## Task to carry out
The task calls for the count of lines containing "grey" in these records, given as a number with no other words.

## The records

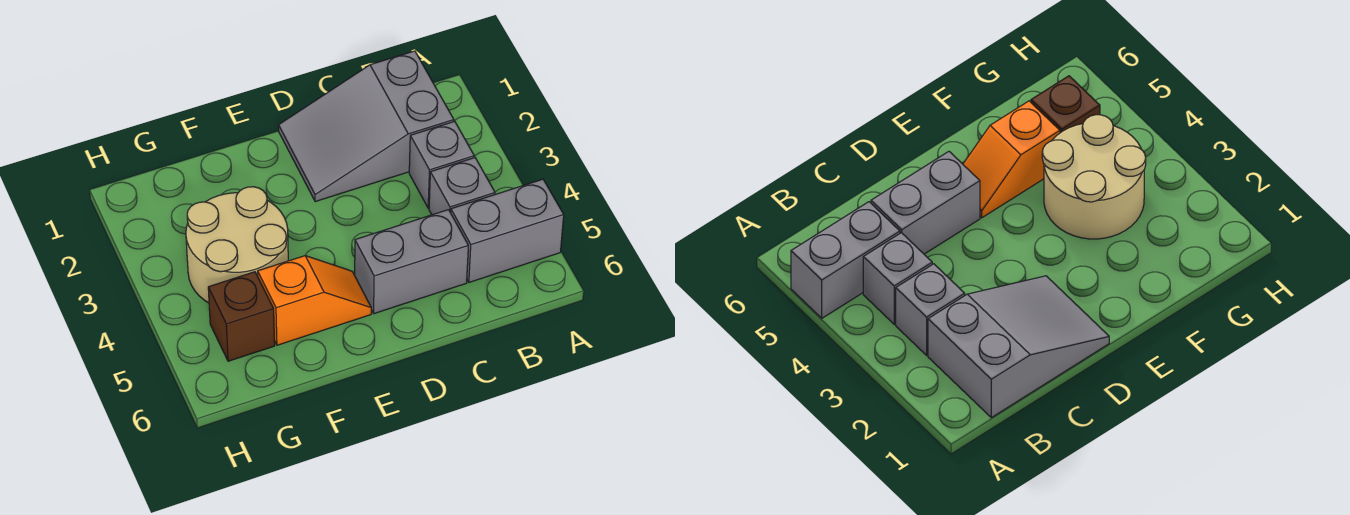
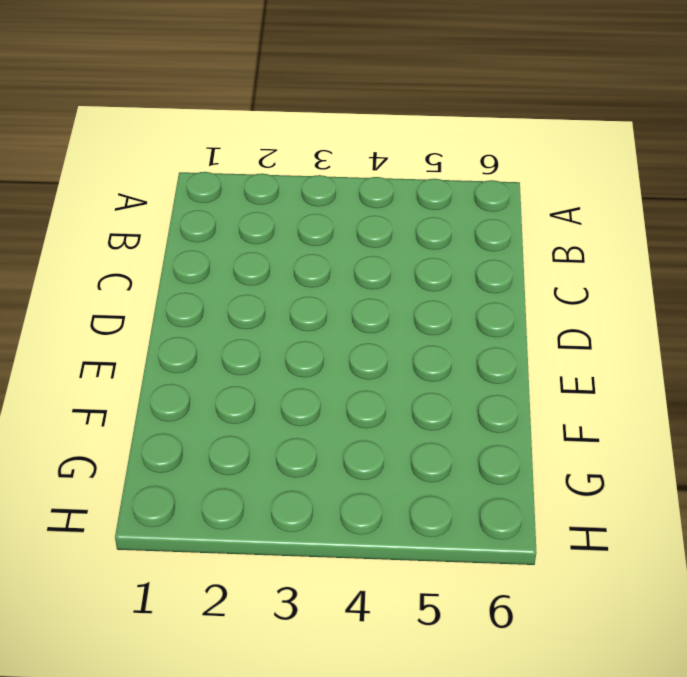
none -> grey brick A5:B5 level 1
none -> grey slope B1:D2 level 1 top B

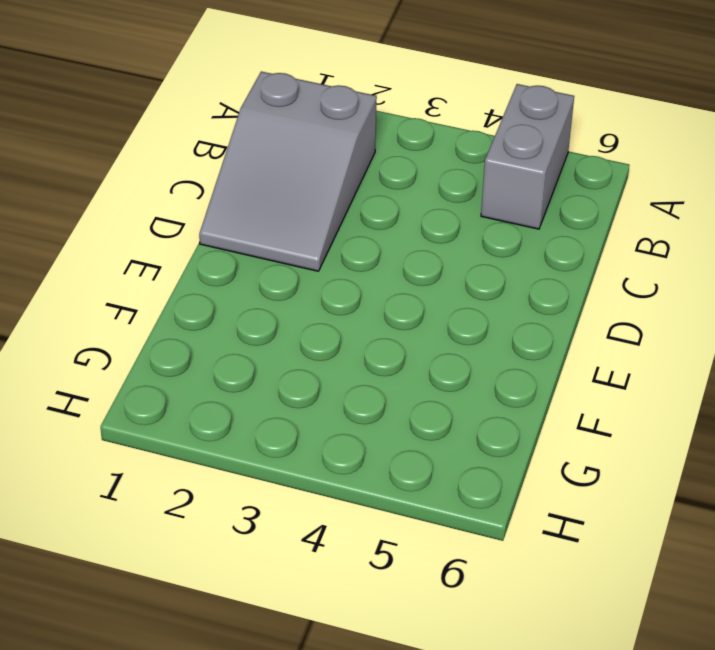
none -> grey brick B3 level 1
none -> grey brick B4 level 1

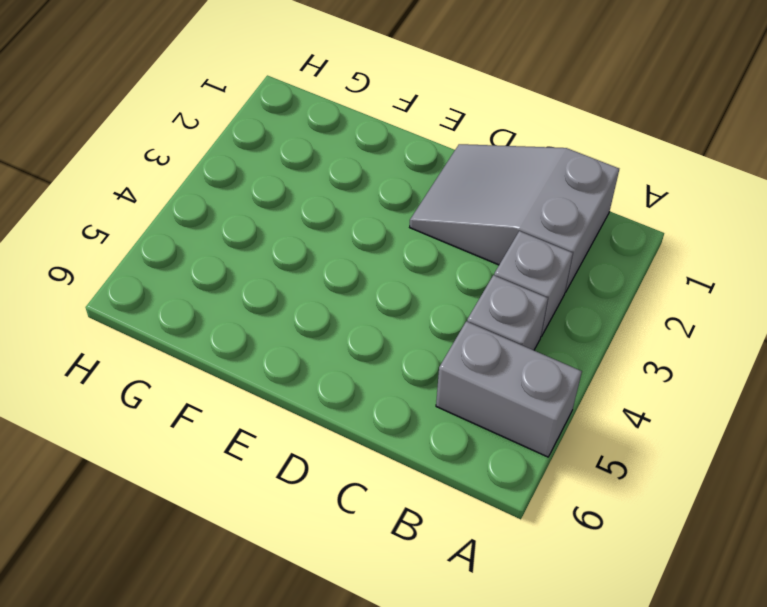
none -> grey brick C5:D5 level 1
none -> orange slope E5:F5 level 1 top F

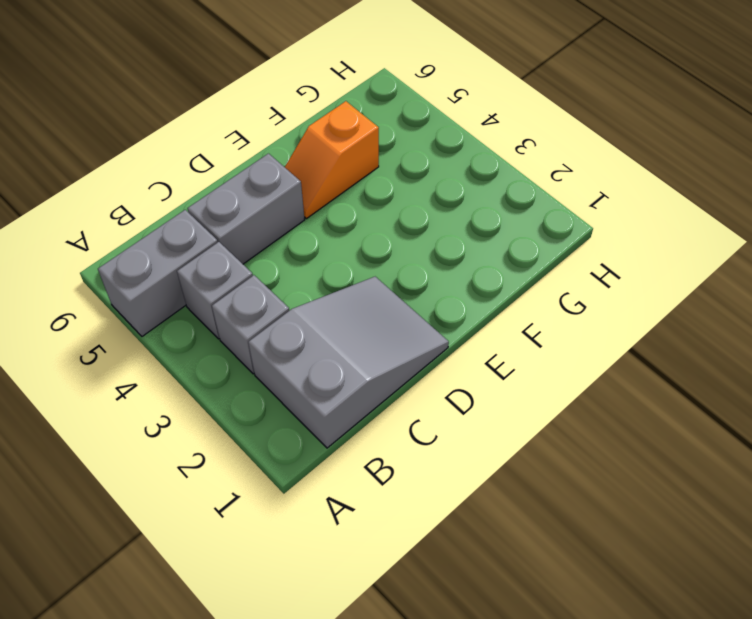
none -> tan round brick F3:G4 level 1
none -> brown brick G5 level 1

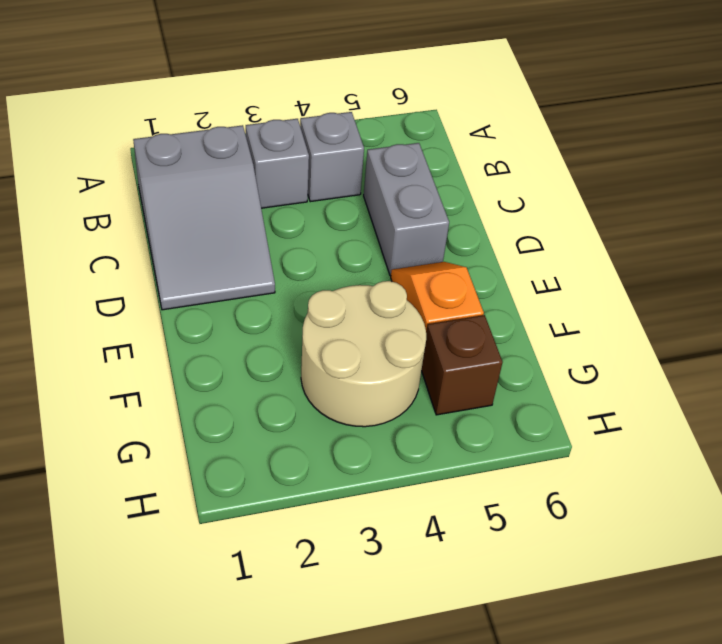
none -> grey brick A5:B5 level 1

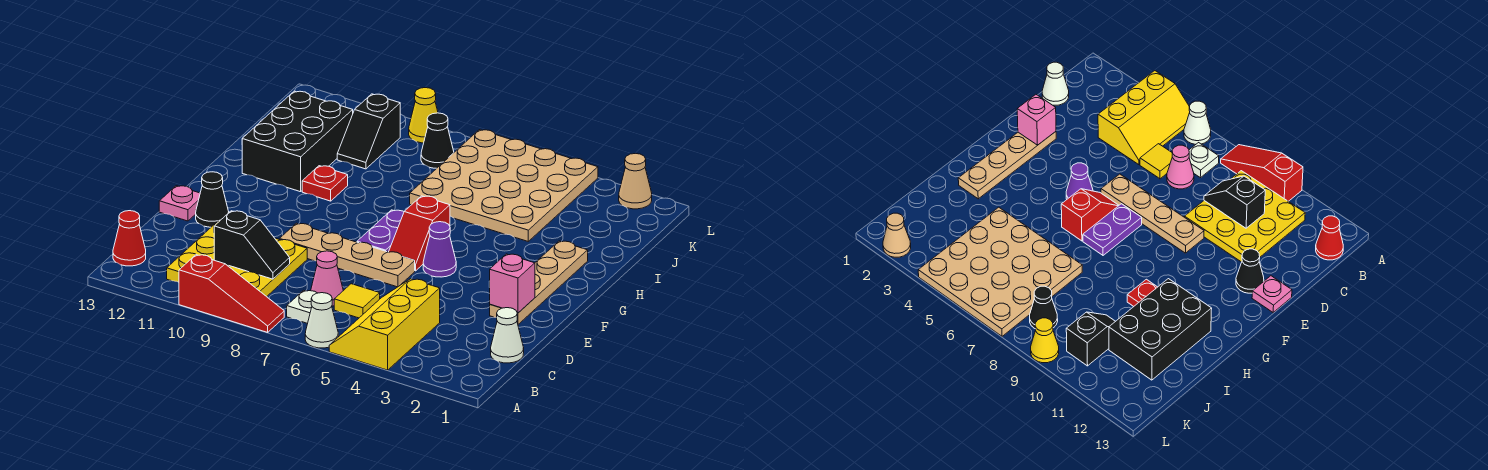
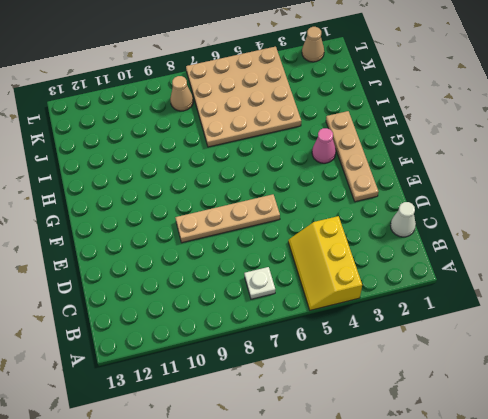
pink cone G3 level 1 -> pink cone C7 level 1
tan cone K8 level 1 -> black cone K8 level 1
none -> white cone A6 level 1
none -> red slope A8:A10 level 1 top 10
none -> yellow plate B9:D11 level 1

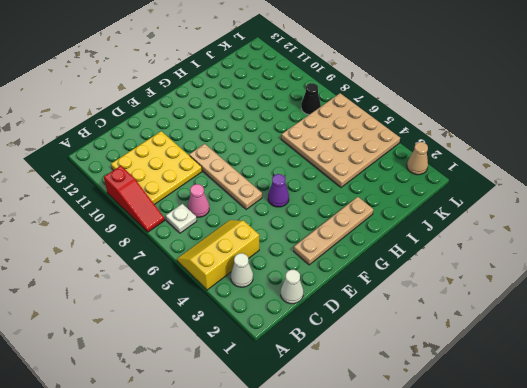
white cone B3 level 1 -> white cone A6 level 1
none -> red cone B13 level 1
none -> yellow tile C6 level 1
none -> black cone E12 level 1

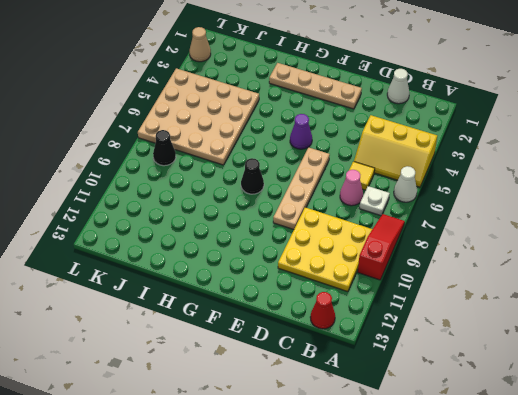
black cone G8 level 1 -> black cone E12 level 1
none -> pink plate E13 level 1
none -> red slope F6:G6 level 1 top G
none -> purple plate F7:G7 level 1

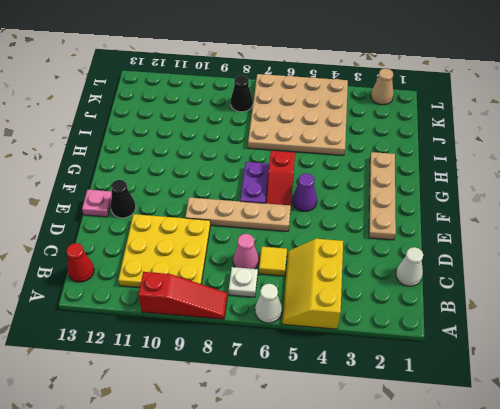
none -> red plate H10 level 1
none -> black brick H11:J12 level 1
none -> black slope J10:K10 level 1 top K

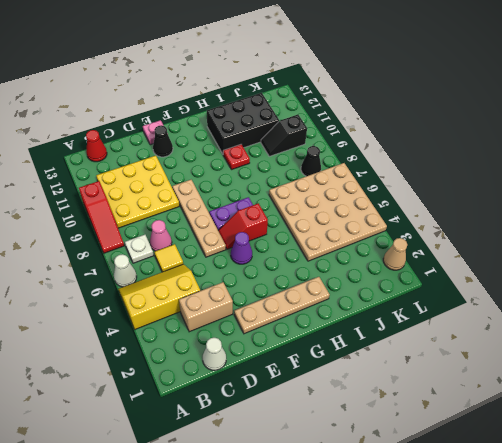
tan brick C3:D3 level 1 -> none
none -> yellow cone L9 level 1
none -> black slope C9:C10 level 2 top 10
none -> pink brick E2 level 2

## Result for this exercise
6